■ Problem requirements:
Repeat the records below exactly from the line containing "camera: 150 degrees right, 5 degrees down" to the line containing "(652, 200) = (492, 201): turquoise", taking in both of those lines. Drop the pictures.

■ Records supplied:
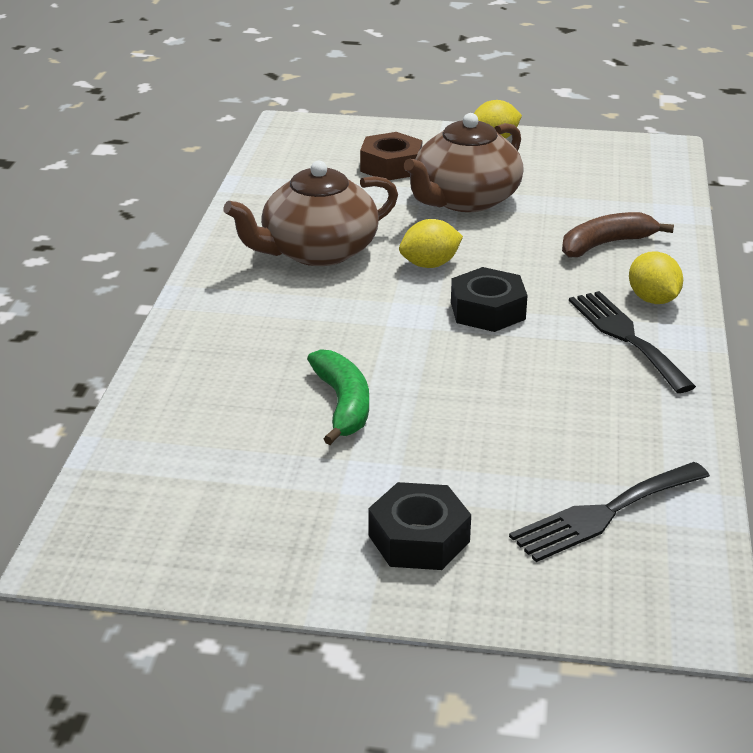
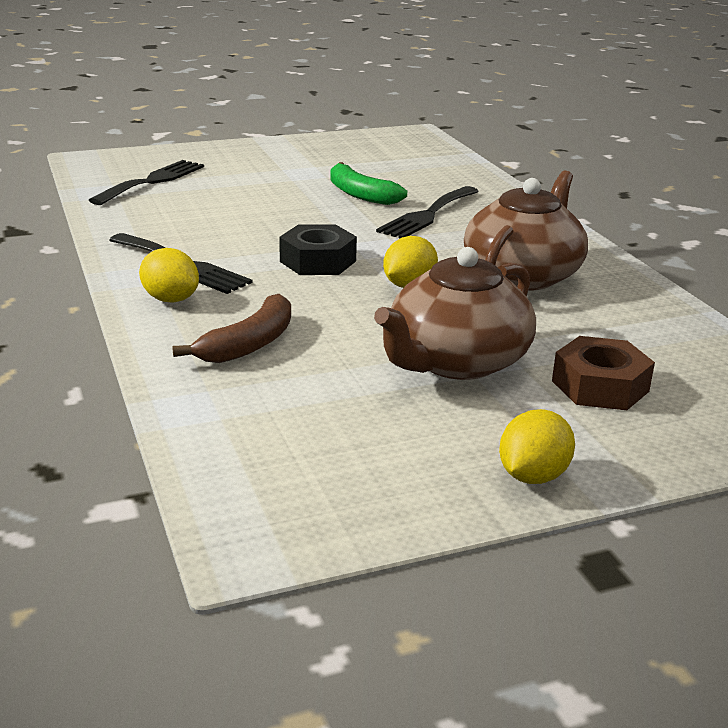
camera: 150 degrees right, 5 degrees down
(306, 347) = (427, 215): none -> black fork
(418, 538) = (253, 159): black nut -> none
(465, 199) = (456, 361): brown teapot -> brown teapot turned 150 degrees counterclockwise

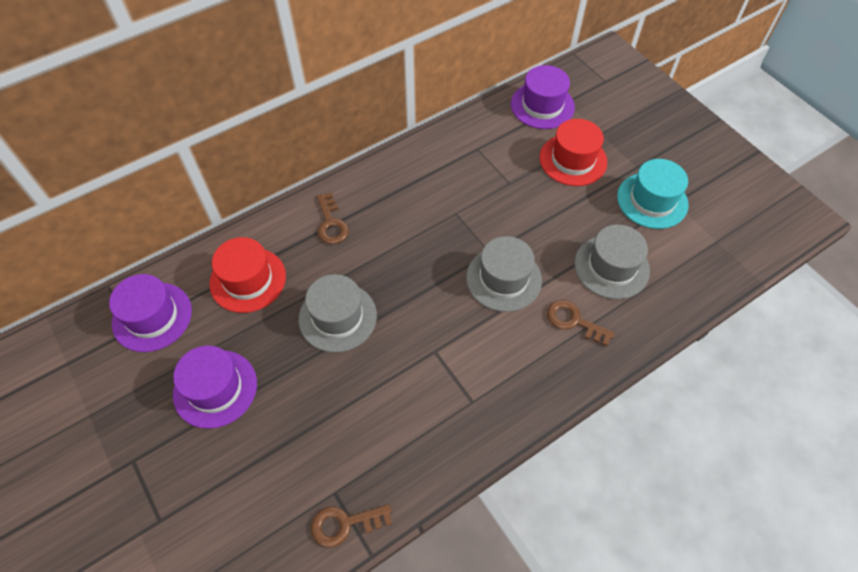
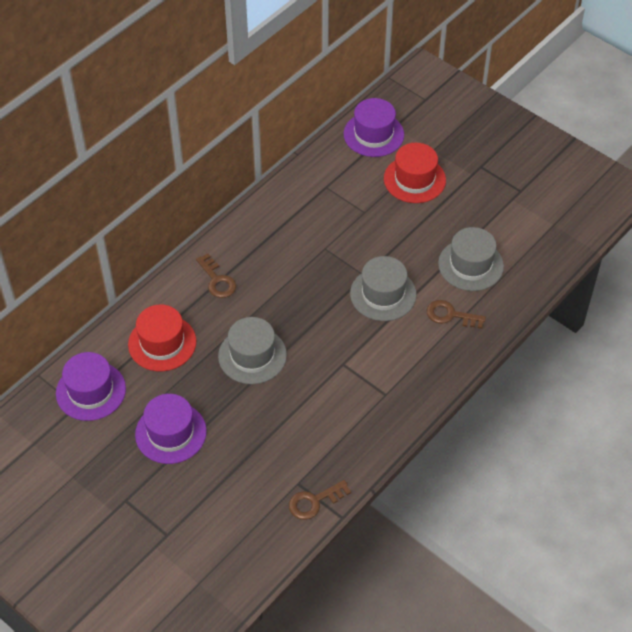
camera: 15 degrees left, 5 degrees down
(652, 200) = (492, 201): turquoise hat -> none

* * *

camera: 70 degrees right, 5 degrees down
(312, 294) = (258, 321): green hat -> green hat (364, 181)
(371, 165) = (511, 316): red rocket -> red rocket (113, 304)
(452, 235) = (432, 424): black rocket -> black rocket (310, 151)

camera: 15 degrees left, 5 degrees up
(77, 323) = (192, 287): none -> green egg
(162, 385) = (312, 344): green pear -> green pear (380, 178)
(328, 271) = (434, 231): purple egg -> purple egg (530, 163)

■ Response to the exercise:
camera: 150 degrees right, 5 degrees down
(306, 347) = (427, 215): none -> black fork
(418, 538) = (253, 159): black nut -> none
(465, 199) = (456, 361): brown teapot -> brown teapot turned 150 degrees counterclockwise

camera: 15 degrees left, 5 degrees down
(652, 200) = (492, 201): turquoise hat -> none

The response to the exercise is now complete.